Pictures must not appear in the copy. Restate exactly the lines below from the one with "yellow circle: (39, 45) -> (60, 50), moved" through the one with "orange star: (61, 153) -> (36, 90), turned 30", inclusive.

# # #

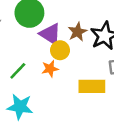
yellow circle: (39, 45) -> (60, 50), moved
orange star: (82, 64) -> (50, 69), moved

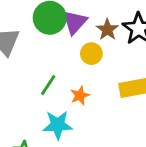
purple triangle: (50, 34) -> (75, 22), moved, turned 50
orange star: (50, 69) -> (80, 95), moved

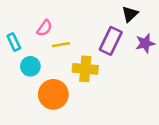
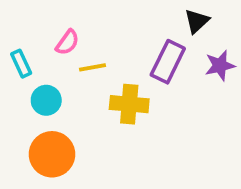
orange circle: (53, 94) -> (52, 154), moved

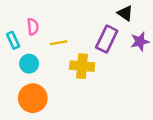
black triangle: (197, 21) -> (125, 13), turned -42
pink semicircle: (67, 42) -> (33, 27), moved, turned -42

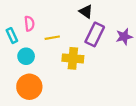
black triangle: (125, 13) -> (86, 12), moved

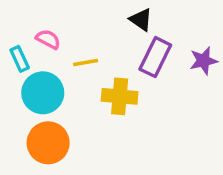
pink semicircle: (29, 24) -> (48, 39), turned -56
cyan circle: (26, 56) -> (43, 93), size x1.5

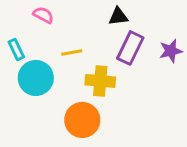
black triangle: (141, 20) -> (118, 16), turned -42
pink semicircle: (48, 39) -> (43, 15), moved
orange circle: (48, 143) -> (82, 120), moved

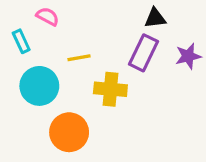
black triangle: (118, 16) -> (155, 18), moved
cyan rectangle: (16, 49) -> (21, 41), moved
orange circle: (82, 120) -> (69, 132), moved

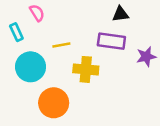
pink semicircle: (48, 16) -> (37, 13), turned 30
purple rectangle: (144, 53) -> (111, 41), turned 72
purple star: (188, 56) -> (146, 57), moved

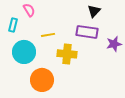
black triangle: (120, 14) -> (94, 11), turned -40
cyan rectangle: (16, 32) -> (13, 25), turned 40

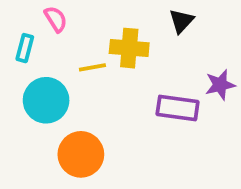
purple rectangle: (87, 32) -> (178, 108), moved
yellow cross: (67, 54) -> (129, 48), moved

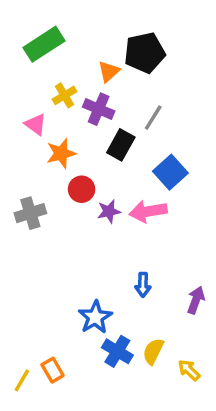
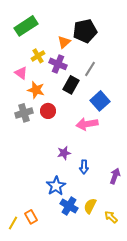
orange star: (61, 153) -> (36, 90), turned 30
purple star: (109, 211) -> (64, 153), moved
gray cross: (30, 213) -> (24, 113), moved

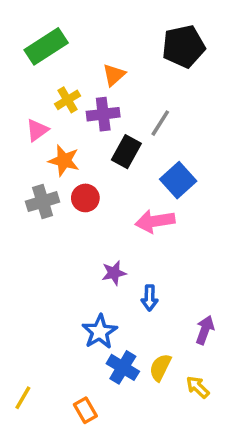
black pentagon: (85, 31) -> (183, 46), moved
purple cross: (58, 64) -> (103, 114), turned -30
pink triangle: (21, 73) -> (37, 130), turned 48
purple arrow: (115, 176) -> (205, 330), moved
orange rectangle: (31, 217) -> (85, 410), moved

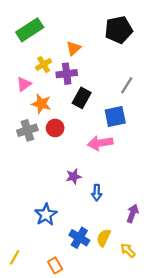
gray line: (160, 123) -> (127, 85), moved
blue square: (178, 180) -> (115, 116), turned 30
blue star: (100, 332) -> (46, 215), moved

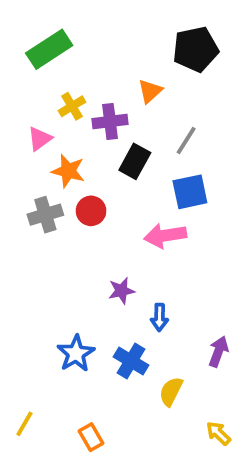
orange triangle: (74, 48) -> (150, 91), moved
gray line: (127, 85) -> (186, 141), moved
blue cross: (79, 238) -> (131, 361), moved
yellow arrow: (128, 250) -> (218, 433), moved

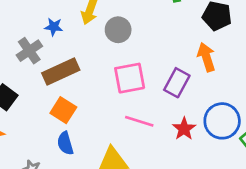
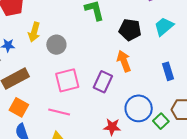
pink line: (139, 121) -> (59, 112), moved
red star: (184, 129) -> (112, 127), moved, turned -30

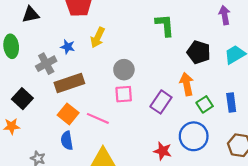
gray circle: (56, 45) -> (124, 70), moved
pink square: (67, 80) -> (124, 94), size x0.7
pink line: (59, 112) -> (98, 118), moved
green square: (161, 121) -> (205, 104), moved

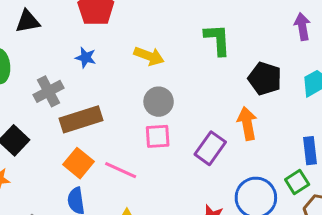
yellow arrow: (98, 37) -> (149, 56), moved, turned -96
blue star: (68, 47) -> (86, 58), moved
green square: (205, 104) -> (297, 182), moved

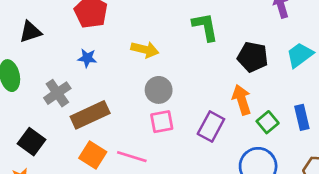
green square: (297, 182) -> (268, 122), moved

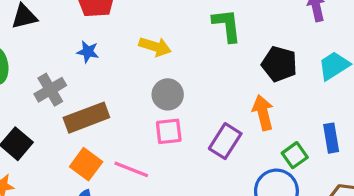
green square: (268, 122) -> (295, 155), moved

# # #

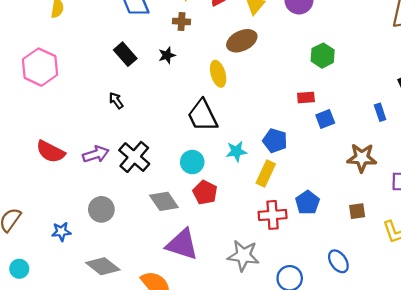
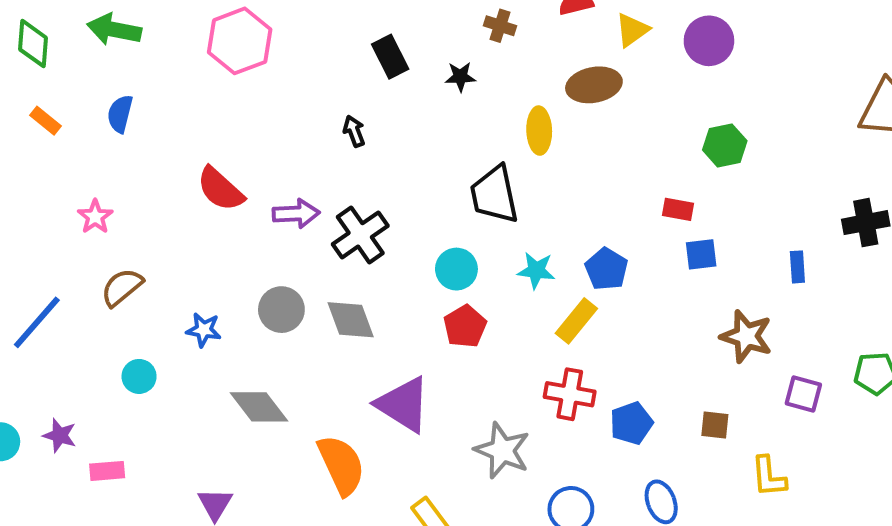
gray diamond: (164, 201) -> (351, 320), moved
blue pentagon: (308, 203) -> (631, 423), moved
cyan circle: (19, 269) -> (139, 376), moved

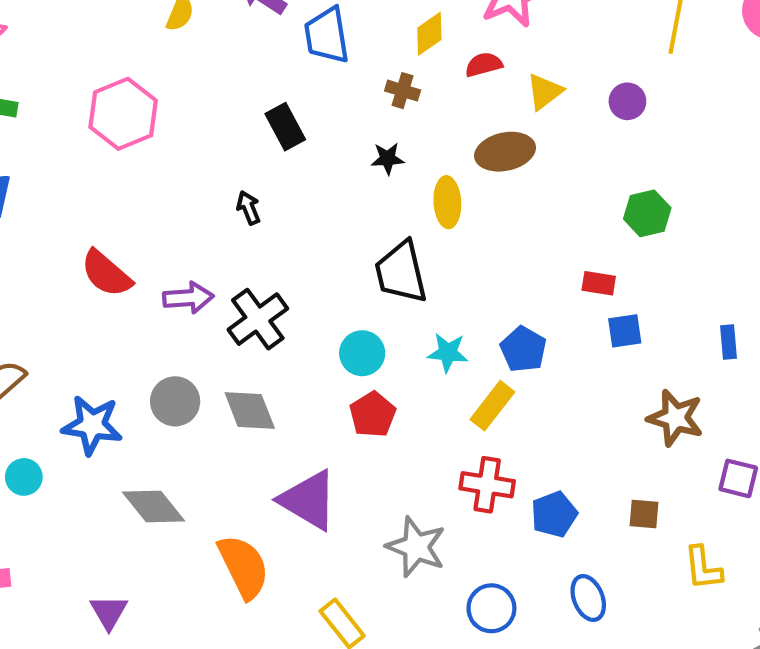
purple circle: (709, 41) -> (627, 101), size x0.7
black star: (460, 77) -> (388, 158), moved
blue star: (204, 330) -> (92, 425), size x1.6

# # #

:: Task answer ::
yellow circle: (39, 45) -> (60, 50), moved
orange star: (82, 64) -> (50, 69), moved

purple triangle: (50, 34) -> (75, 22), moved, turned 50
orange star: (50, 69) -> (80, 95), moved

orange circle: (53, 94) -> (52, 154), moved

black triangle: (197, 21) -> (125, 13), turned -42
pink semicircle: (67, 42) -> (33, 27), moved, turned -42

black triangle: (125, 13) -> (86, 12), moved

pink semicircle: (29, 24) -> (48, 39), turned -56
cyan circle: (26, 56) -> (43, 93), size x1.5

black triangle: (141, 20) -> (118, 16), turned -42
pink semicircle: (48, 39) -> (43, 15), moved
orange circle: (48, 143) -> (82, 120), moved

black triangle: (118, 16) -> (155, 18), moved
cyan rectangle: (16, 49) -> (21, 41), moved
orange circle: (82, 120) -> (69, 132), moved

pink semicircle: (48, 16) -> (37, 13), turned 30
purple rectangle: (144, 53) -> (111, 41), turned 72
purple star: (188, 56) -> (146, 57), moved

black triangle: (120, 14) -> (94, 11), turned -40
cyan rectangle: (16, 32) -> (13, 25), turned 40

purple rectangle: (87, 32) -> (178, 108), moved
yellow cross: (67, 54) -> (129, 48), moved

orange star: (61, 153) -> (36, 90), turned 30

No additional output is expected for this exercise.